In the material below, give again the lines starting with the one that contains "21.78 (418, 134)" and going on through the one that contains "3 (34, 134)", both included. Copy each line without changes.

▽

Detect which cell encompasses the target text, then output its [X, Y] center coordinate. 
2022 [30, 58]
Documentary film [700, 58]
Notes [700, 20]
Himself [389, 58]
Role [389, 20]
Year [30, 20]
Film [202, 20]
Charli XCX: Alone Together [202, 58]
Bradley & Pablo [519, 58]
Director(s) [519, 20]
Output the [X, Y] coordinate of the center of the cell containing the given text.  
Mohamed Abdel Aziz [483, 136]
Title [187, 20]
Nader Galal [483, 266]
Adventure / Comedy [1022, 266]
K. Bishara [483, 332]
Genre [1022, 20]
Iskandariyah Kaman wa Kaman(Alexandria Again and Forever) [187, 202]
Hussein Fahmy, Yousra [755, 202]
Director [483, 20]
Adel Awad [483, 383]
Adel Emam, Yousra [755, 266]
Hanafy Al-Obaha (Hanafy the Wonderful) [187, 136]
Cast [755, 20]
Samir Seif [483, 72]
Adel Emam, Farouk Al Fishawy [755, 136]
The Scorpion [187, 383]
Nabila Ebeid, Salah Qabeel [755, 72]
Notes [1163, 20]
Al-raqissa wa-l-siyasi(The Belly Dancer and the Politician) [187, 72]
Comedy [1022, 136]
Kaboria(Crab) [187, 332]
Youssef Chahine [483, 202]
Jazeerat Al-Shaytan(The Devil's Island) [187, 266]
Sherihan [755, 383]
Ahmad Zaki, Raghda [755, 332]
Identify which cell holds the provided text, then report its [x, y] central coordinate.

△
▽

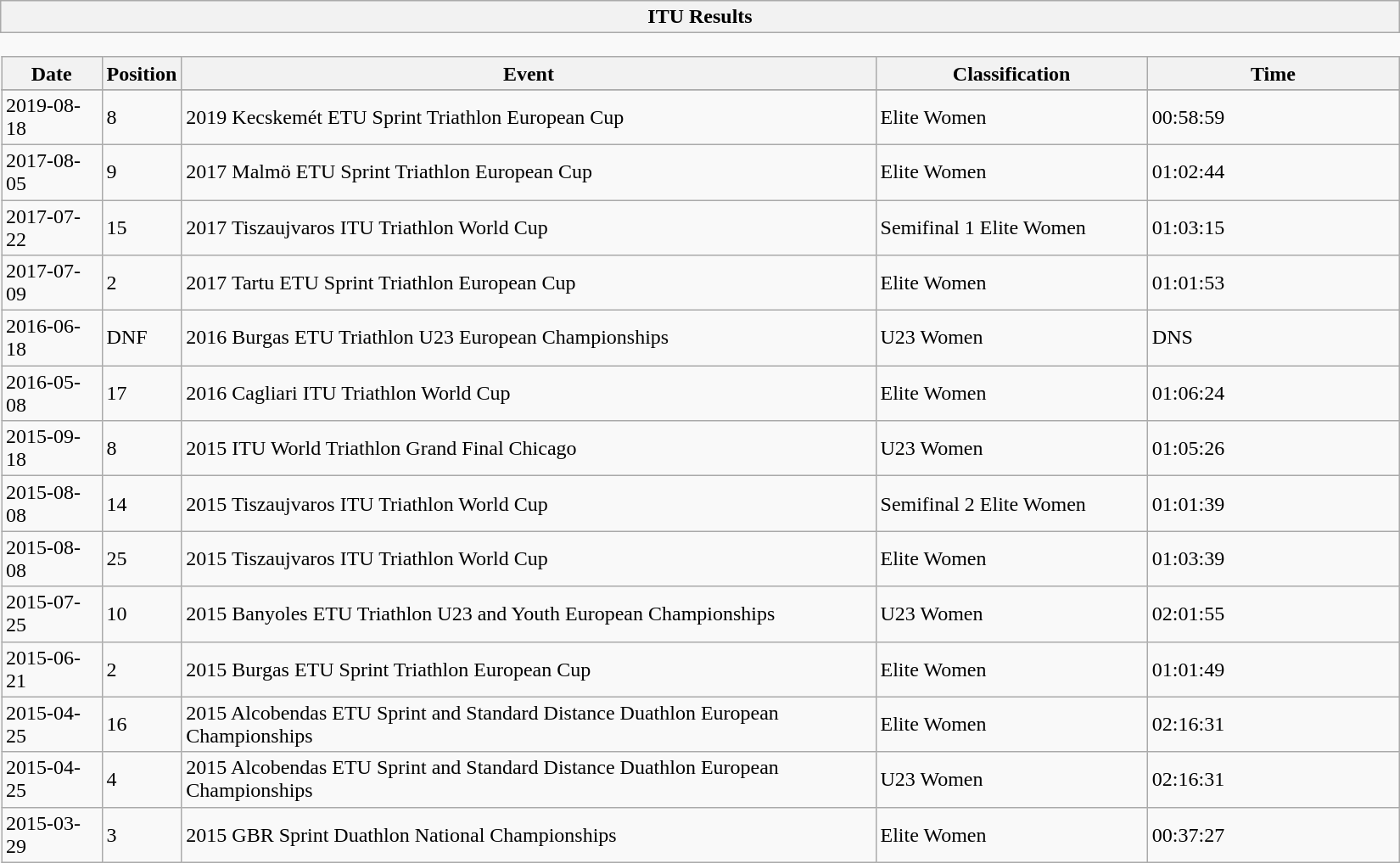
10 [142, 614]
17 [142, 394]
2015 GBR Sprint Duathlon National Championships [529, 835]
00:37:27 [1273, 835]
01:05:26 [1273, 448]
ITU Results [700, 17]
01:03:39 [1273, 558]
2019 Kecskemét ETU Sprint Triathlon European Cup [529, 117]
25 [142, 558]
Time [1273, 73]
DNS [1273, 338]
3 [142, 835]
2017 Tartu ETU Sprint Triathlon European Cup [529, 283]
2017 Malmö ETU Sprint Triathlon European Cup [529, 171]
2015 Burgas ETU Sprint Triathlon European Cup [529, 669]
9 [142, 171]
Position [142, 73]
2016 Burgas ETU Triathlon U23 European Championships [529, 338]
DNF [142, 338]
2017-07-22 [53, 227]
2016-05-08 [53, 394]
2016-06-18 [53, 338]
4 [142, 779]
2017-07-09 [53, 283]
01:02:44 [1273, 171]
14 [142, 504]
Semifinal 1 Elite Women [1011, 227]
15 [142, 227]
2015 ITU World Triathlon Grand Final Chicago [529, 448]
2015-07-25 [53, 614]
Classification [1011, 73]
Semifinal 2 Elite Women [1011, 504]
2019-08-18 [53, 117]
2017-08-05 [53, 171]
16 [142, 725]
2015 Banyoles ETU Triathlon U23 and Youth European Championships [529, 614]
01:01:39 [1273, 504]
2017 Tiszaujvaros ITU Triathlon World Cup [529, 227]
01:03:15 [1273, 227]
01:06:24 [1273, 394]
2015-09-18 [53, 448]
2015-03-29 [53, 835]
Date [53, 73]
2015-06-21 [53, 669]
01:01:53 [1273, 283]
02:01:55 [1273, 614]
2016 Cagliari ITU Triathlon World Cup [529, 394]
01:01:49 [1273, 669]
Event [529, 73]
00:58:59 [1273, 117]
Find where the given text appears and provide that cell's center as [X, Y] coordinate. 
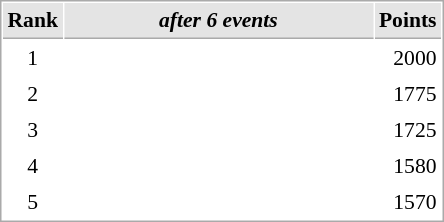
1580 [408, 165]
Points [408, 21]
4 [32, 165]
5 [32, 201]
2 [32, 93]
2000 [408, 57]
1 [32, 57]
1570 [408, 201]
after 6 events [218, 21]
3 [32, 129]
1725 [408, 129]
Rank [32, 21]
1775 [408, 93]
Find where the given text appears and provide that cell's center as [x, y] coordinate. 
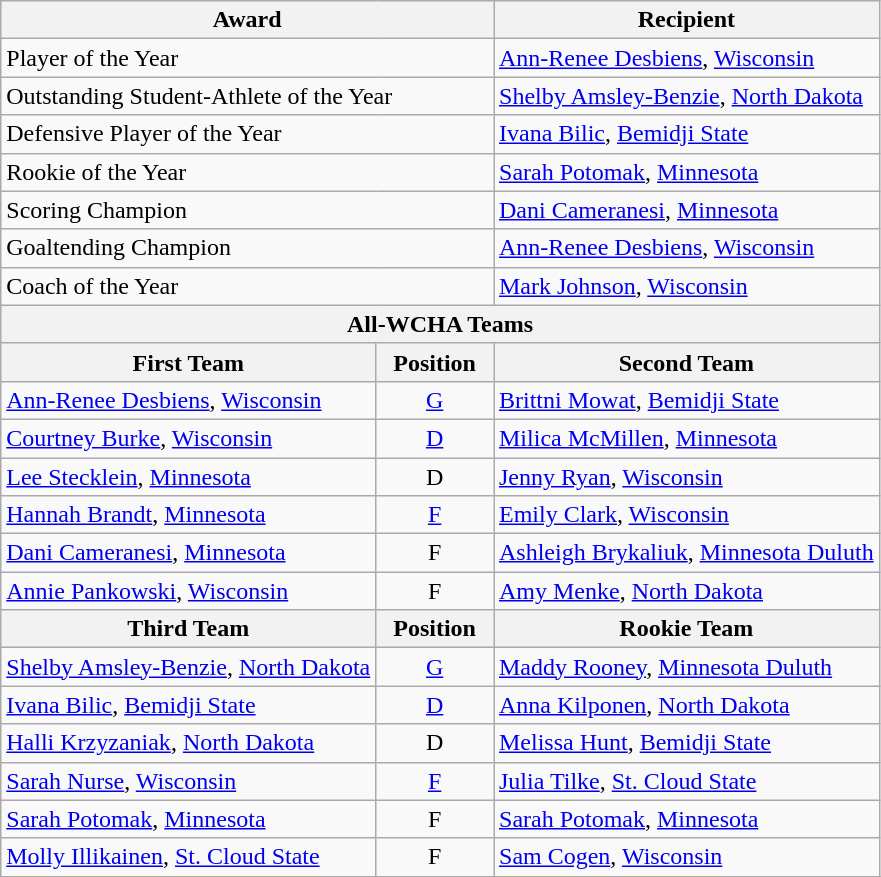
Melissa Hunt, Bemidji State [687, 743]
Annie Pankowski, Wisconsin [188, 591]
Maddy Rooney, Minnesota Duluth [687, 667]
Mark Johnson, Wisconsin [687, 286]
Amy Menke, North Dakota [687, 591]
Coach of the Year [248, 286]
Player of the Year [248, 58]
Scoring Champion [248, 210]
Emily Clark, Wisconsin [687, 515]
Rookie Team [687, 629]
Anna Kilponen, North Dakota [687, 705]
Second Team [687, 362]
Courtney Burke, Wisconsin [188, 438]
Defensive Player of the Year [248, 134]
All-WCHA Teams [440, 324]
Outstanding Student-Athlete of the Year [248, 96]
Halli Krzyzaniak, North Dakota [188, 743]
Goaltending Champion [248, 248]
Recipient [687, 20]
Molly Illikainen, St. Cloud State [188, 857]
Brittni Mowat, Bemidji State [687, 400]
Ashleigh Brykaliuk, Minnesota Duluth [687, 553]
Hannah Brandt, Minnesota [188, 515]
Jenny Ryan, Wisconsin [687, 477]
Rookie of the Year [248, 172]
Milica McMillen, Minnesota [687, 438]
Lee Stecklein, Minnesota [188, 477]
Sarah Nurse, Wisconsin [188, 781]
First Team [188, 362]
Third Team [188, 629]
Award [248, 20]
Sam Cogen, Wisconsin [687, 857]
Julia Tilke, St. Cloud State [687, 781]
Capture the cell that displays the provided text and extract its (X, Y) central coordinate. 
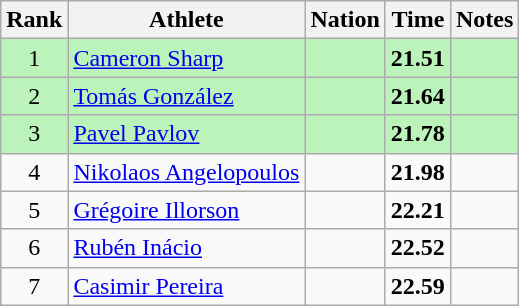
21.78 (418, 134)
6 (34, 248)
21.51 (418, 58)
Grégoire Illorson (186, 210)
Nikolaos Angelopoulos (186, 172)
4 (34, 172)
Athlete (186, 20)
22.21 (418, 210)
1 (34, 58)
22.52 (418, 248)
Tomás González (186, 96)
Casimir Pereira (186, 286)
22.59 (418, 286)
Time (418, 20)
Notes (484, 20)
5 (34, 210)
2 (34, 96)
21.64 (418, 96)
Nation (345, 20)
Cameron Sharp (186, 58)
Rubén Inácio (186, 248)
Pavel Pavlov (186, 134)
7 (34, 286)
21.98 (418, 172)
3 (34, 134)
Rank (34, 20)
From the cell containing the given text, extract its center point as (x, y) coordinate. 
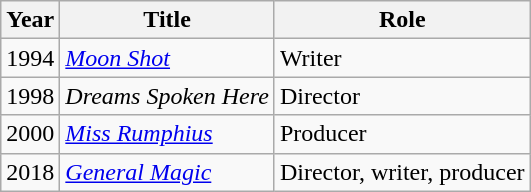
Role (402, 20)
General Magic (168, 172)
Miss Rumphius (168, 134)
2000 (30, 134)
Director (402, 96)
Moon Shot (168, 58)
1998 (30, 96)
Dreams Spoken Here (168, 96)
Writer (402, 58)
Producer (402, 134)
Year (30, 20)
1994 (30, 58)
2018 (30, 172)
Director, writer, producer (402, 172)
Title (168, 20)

△

◆ Answer for this exercise
21.78 (418, 134)
6 (34, 248)
21.51 (418, 58)
Grégoire Illorson (186, 210)
Nikolaos Angelopoulos (186, 172)
4 (34, 172)
Athlete (186, 20)
22.21 (418, 210)
1 (34, 58)
22.52 (418, 248)
Tomás González (186, 96)
Casimir Pereira (186, 286)
22.59 (418, 286)
Time (418, 20)
Notes (484, 20)
5 (34, 210)
2 (34, 96)
21.64 (418, 96)
Nation (345, 20)
Cameron Sharp (186, 58)
Rubén Inácio (186, 248)
Pavel Pavlov (186, 134)
7 (34, 286)
21.98 (418, 172)
3 (34, 134)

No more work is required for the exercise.